*TASK BRIEF*: The records below are to be set down word for word, with every picture left out.

*RECORDS TO PROCESS*:

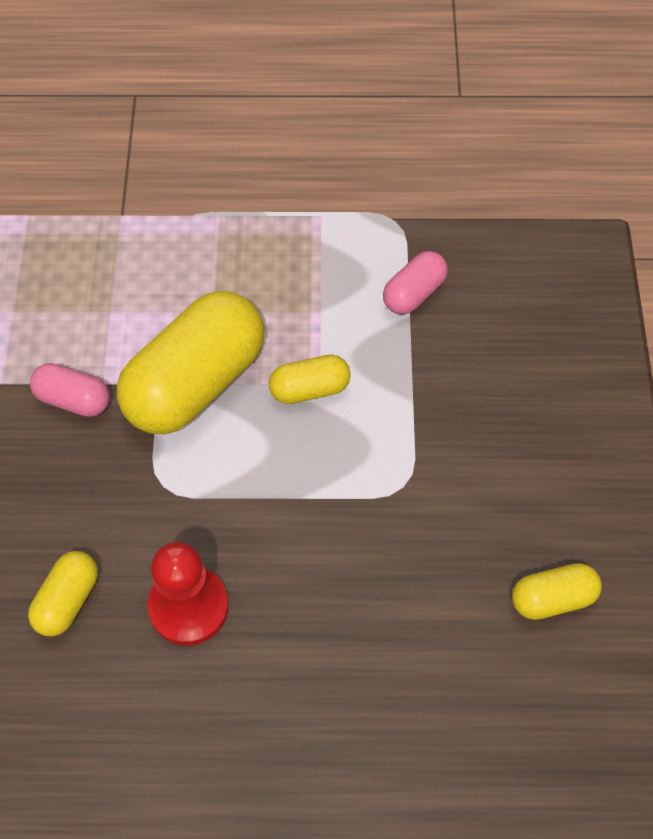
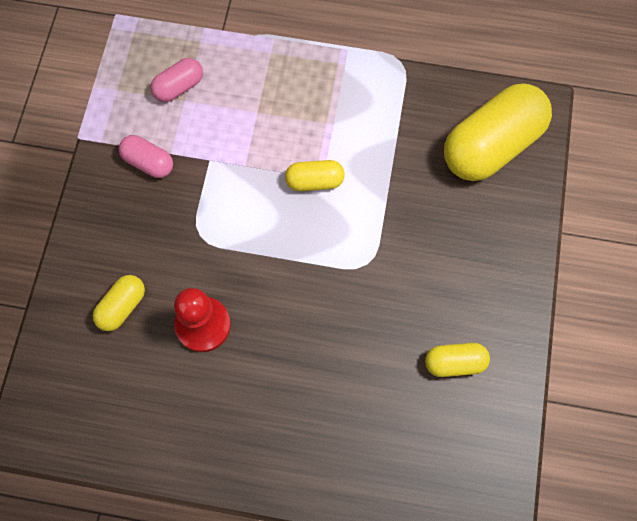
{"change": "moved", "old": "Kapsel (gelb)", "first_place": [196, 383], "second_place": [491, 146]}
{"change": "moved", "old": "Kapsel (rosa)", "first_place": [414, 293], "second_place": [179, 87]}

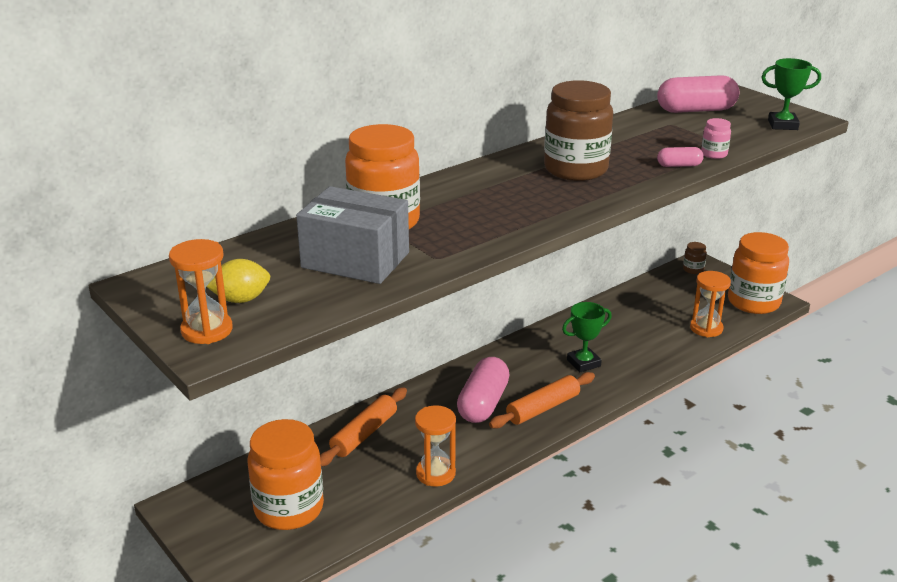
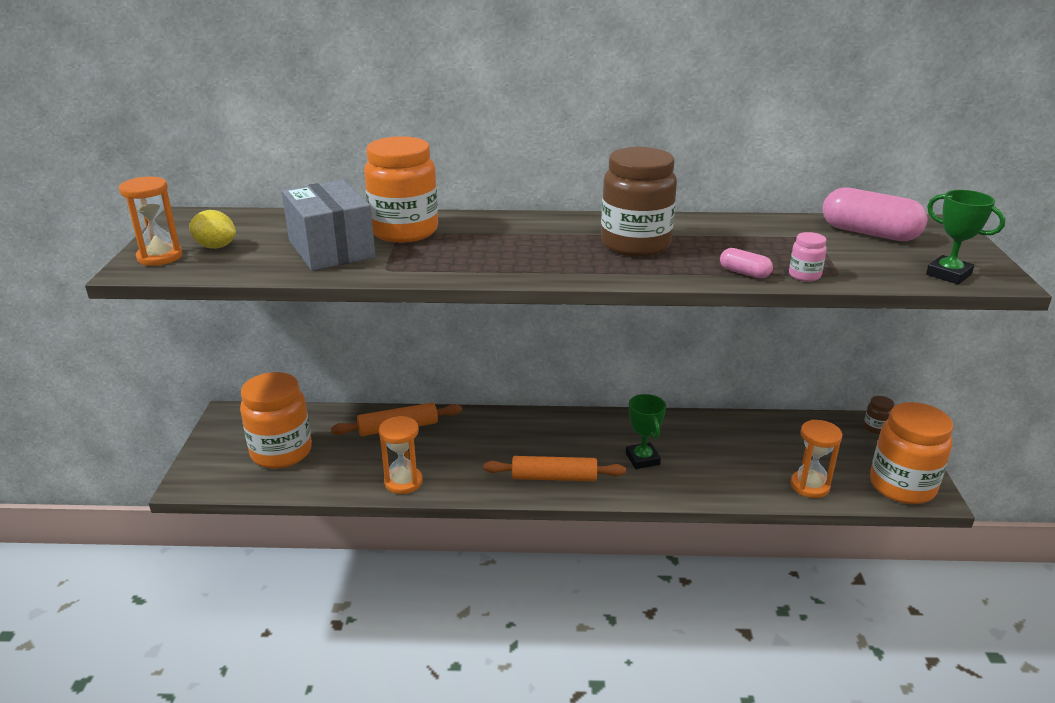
{"change": "removed", "old": "Kapsel (rosa)", "first_place": [483, 403]}
{"change": "turned", "old": "Pokal (grün)", "first_place": [583, 363], "second_place": [642, 459], "degrees": 60}

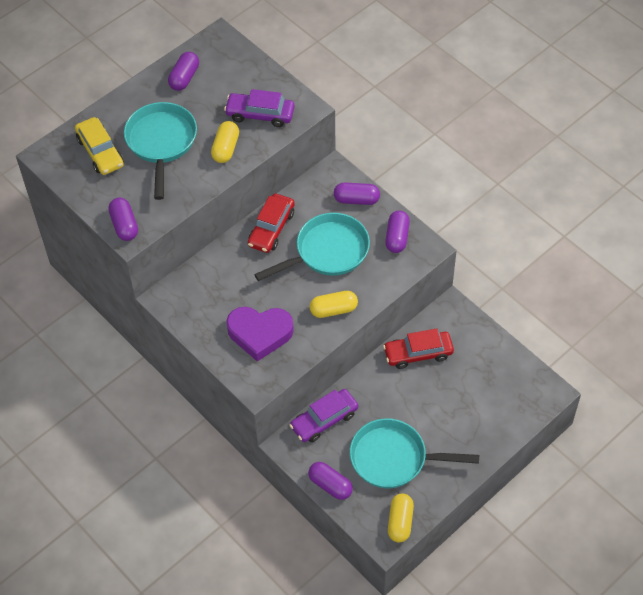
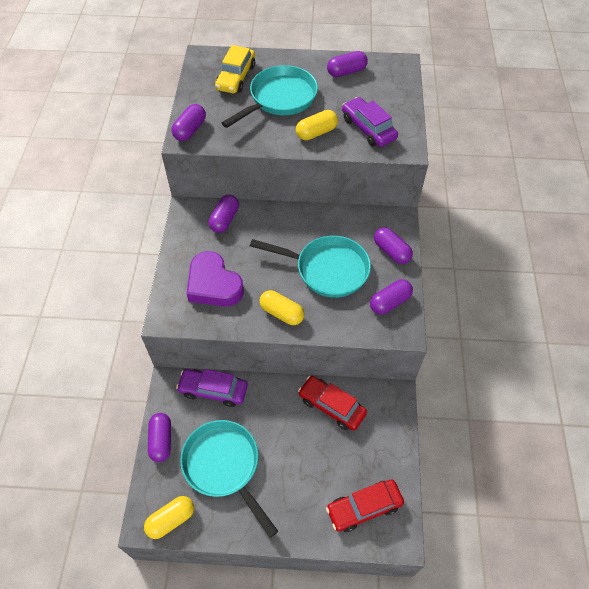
{"change": "added", "new": "Kapsel (lila)", "second_place": [224, 220]}
{"change": "moved", "old": "Auto (rot)", "first_place": [271, 228], "second_place": [364, 507]}

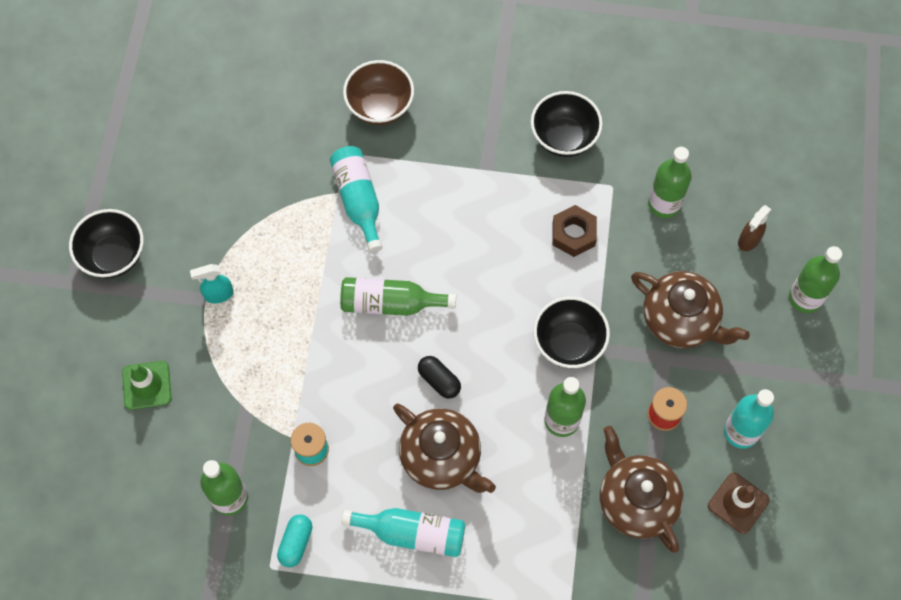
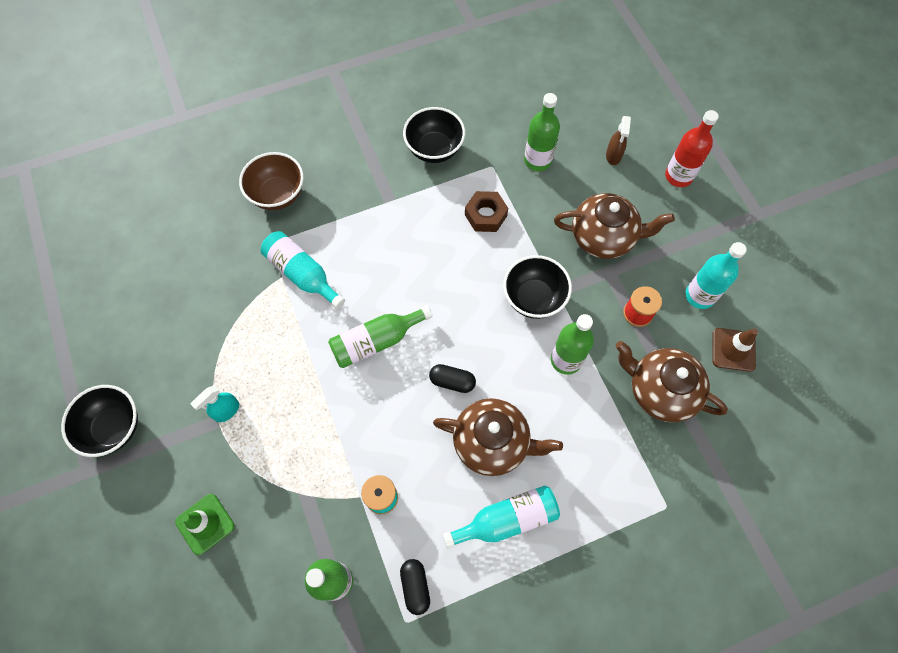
{"change": "recoloured", "old": "Kapsel (türkis)", "new": "Kapsel (schwarz)", "first_place": [296, 543], "second_place": [415, 586]}
{"change": "recoloured", "old": "Flasche (grün)", "new": "Flasche (rot)", "first_place": [805, 298], "second_place": [678, 176]}

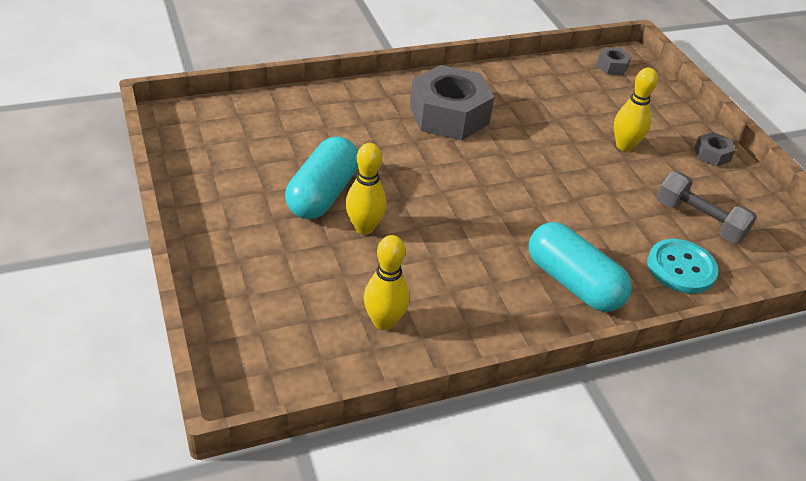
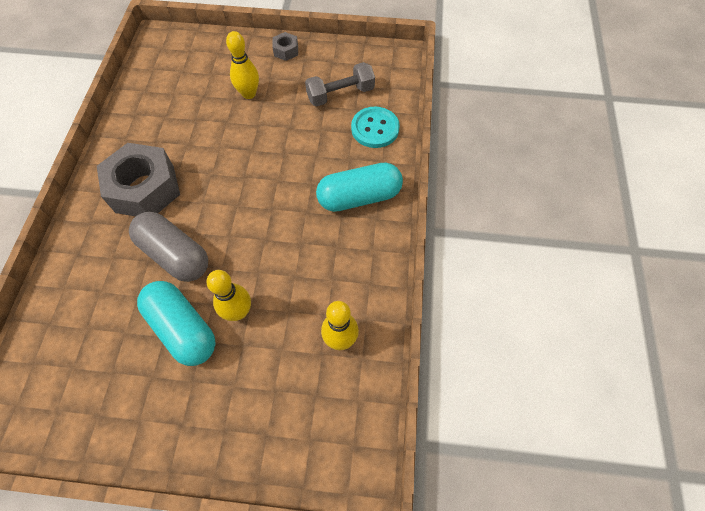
{"change": "removed", "old": "Sechskantmutter (grau)", "first_place": [612, 66]}
{"change": "added", "new": "Kapsel (grau)", "second_place": [175, 255]}

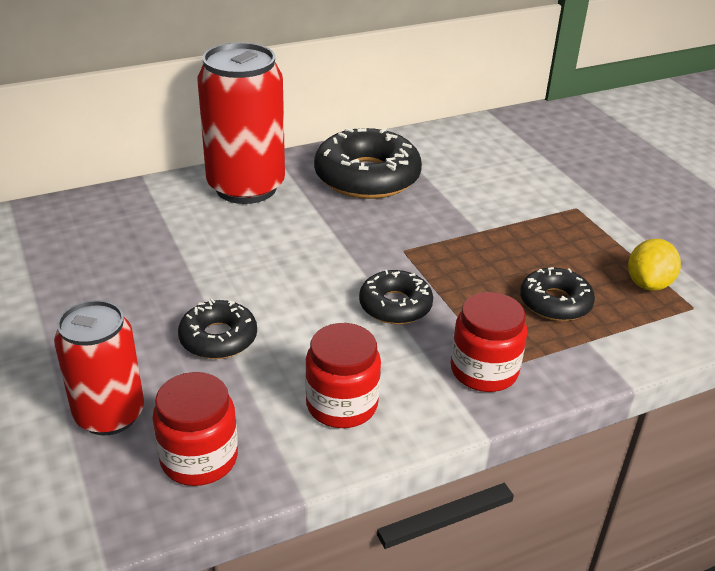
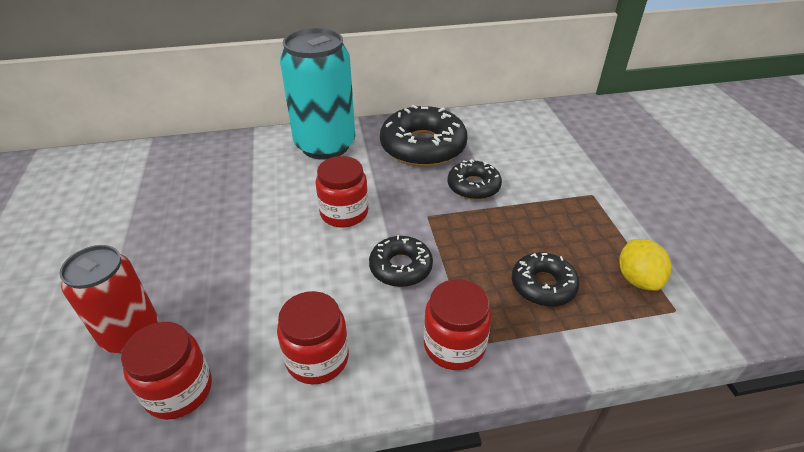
{"change": "added", "new": "Einmachglas (rot)", "second_place": [344, 213]}
{"change": "moved", "old": "Donut (schwarz)", "first_place": [218, 338], "second_place": [473, 186]}
{"change": "recoloured", "old": "Dose (rot)", "new": "Dose (türkis)", "first_place": [246, 187], "second_place": [325, 145]}
{"change": "turned", "old": "Zitrone (gelb)", "first_place": [648, 284], "second_place": [637, 279], "degrees": -45}

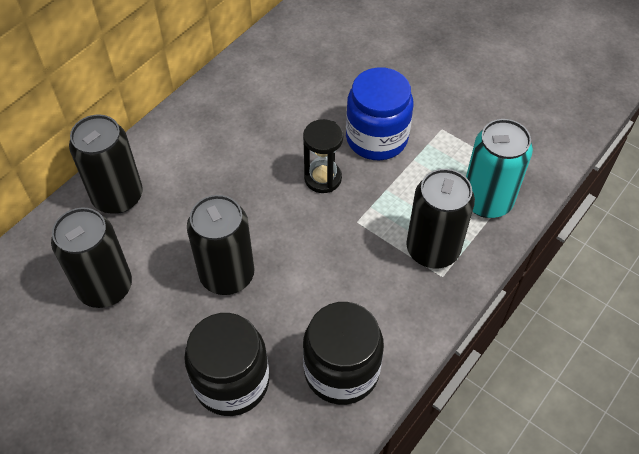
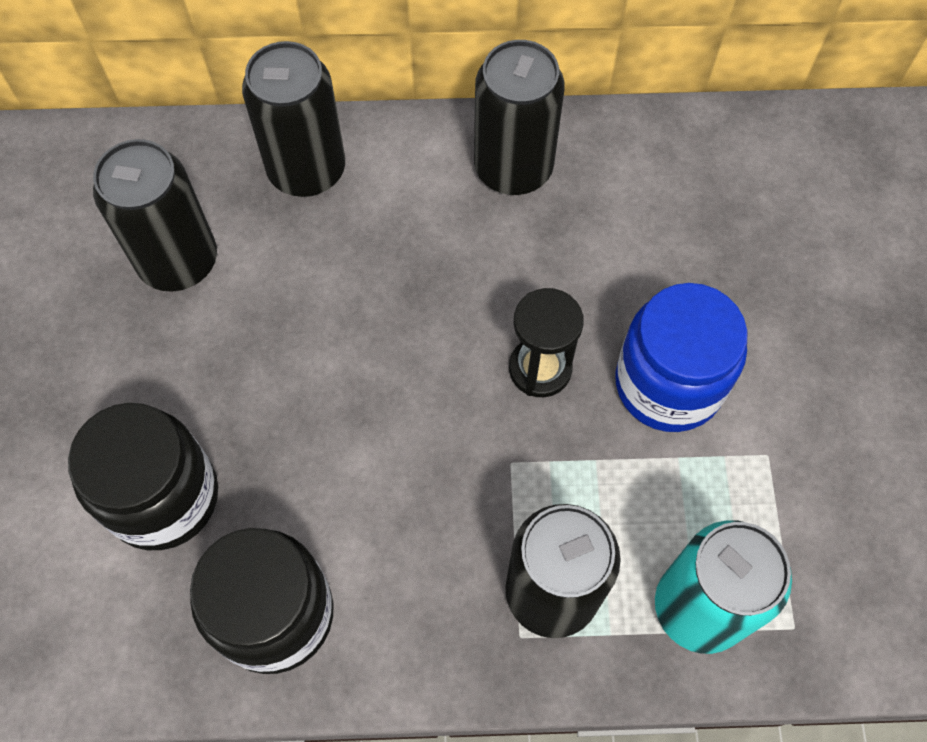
{"change": "moved", "old": "Dose (schwarz)", "first_place": [227, 275], "second_place": [513, 168]}

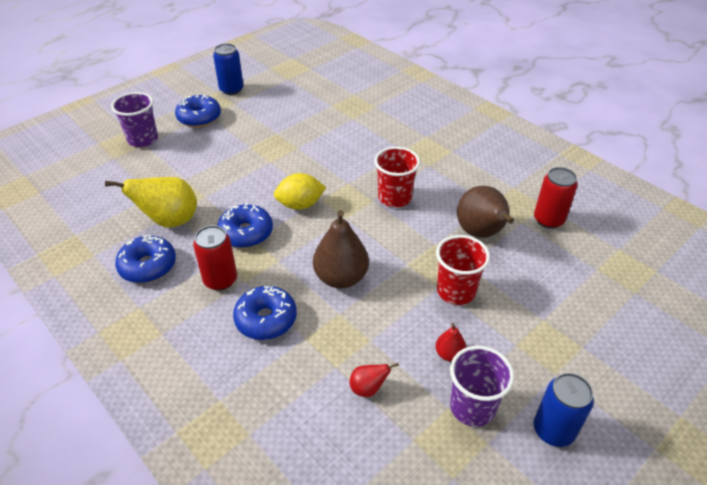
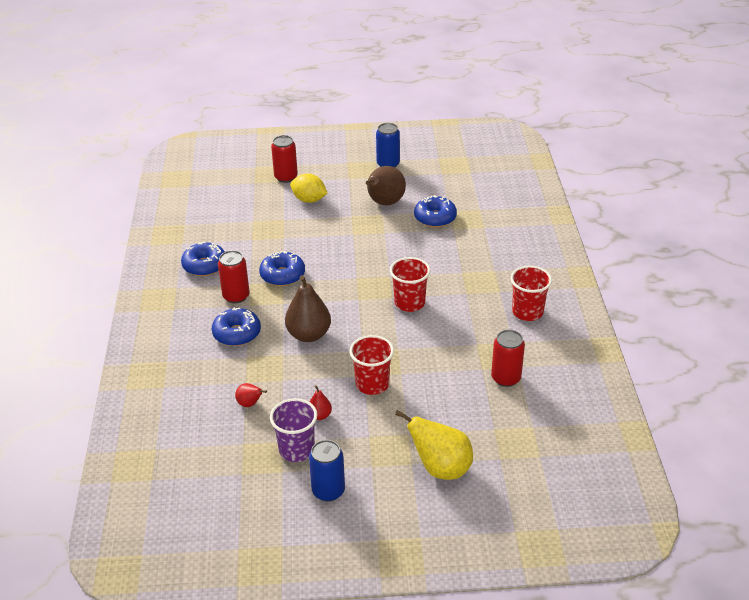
{"change": "added", "new": "Becher (rot)", "second_place": [527, 312]}
{"change": "moved", "old": "Birne (gelb)", "first_place": [169, 221], "second_place": [440, 468]}
{"change": "moved", "old": "Donut (blau)", "first_place": [199, 118], "second_place": [435, 218]}
{"change": "moved", "old": "Zitrone (gelb)", "first_place": [300, 205], "second_place": [309, 200]}
{"change": "moved", "old": "Birne (braun)", "first_place": [481, 233], "second_place": [384, 203]}
{"change": "replaced", "old": "Becher (lila)", "new": "Dose (rot)", "first_place": [143, 139], "second_place": [286, 177]}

*RESPONSE AREA*:
{"change": "moved", "old": "Kapsel (gelb)", "first_place": [196, 383], "second_place": [491, 146]}
{"change": "moved", "old": "Kapsel (rosa)", "first_place": [414, 293], "second_place": [179, 87]}

{"change": "removed", "old": "Kapsel (rosa)", "first_place": [483, 403]}
{"change": "turned", "old": "Pokal (grün)", "first_place": [583, 363], "second_place": [642, 459], "degrees": 60}

{"change": "added", "new": "Kapsel (lila)", "second_place": [224, 220]}
{"change": "moved", "old": "Auto (rot)", "first_place": [271, 228], "second_place": [364, 507]}

{"change": "recoloured", "old": "Kapsel (türkis)", "new": "Kapsel (schwarz)", "first_place": [296, 543], "second_place": [415, 586]}
{"change": "recoloured", "old": "Flasche (grün)", "new": "Flasche (rot)", "first_place": [805, 298], "second_place": [678, 176]}

{"change": "removed", "old": "Sechskantmutter (grau)", "first_place": [612, 66]}
{"change": "added", "new": "Kapsel (grau)", "second_place": [175, 255]}

{"change": "added", "new": "Einmachglas (rot)", "second_place": [344, 213]}
{"change": "moved", "old": "Donut (schwarz)", "first_place": [218, 338], "second_place": [473, 186]}
{"change": "recoloured", "old": "Dose (rot)", "new": "Dose (türkis)", "first_place": [246, 187], "second_place": [325, 145]}
{"change": "turned", "old": "Zitrone (gelb)", "first_place": [648, 284], "second_place": [637, 279], "degrees": -45}

{"change": "moved", "old": "Dose (schwarz)", "first_place": [227, 275], "second_place": [513, 168]}

{"change": "added", "new": "Becher (rot)", "second_place": [527, 312]}
{"change": "moved", "old": "Birne (gelb)", "first_place": [169, 221], "second_place": [440, 468]}
{"change": "moved", "old": "Donut (blau)", "first_place": [199, 118], "second_place": [435, 218]}
{"change": "moved", "old": "Zitrone (gelb)", "first_place": [300, 205], "second_place": [309, 200]}
{"change": "moved", "old": "Birne (braun)", "first_place": [481, 233], "second_place": [384, 203]}
{"change": "replaced", "old": "Becher (lila)", "new": "Dose (rot)", "first_place": [143, 139], "second_place": [286, 177]}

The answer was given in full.